Scan the listing for the word "brick", and copy out each line where it is found.

######

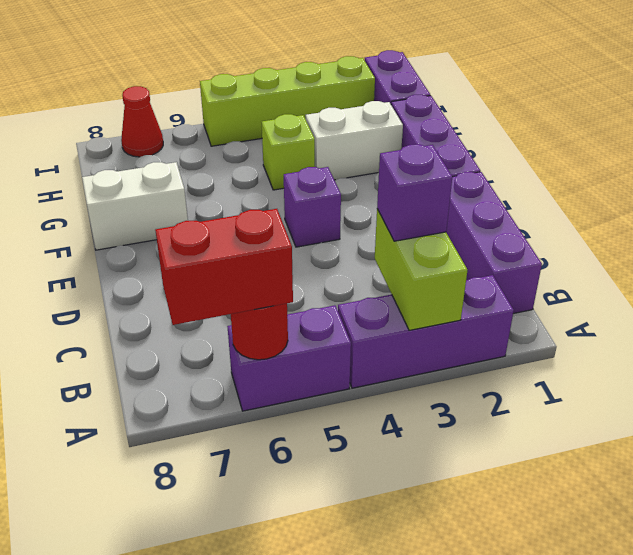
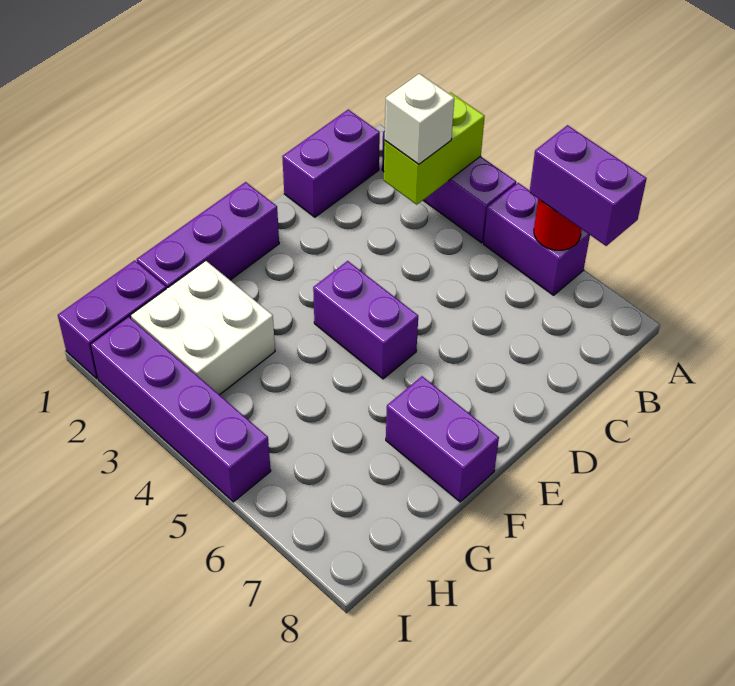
red brick A6:A7 level 3 -> purple brick A6:A7 level 3
purple brick B1:D1 level 1 -> purple brick B1:C1 level 1
purple brick B3 level 3 -> white brick B3 level 3
purple brick E4 level 1 -> purple brick E4:E5 level 1
white brick F7:F8 level 1 -> purple brick F7:F8 level 1
white brick G2:G3 level 1 -> white brick G2:H3 level 1
lime brick G4 level 1 -> none
lime brick I2:I5 level 1 -> purple brick I2:I5 level 1
red cone I7 level 1 -> none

######

§ **Answer section**
red brick A6:A7 level 3 -> purple brick A6:A7 level 3
purple brick B1:D1 level 1 -> purple brick B1:C1 level 1
purple brick B3 level 3 -> white brick B3 level 3
purple brick E4 level 1 -> purple brick E4:E5 level 1
white brick F7:F8 level 1 -> purple brick F7:F8 level 1
white brick G2:G3 level 1 -> white brick G2:H3 level 1
lime brick G4 level 1 -> none
lime brick I2:I5 level 1 -> purple brick I2:I5 level 1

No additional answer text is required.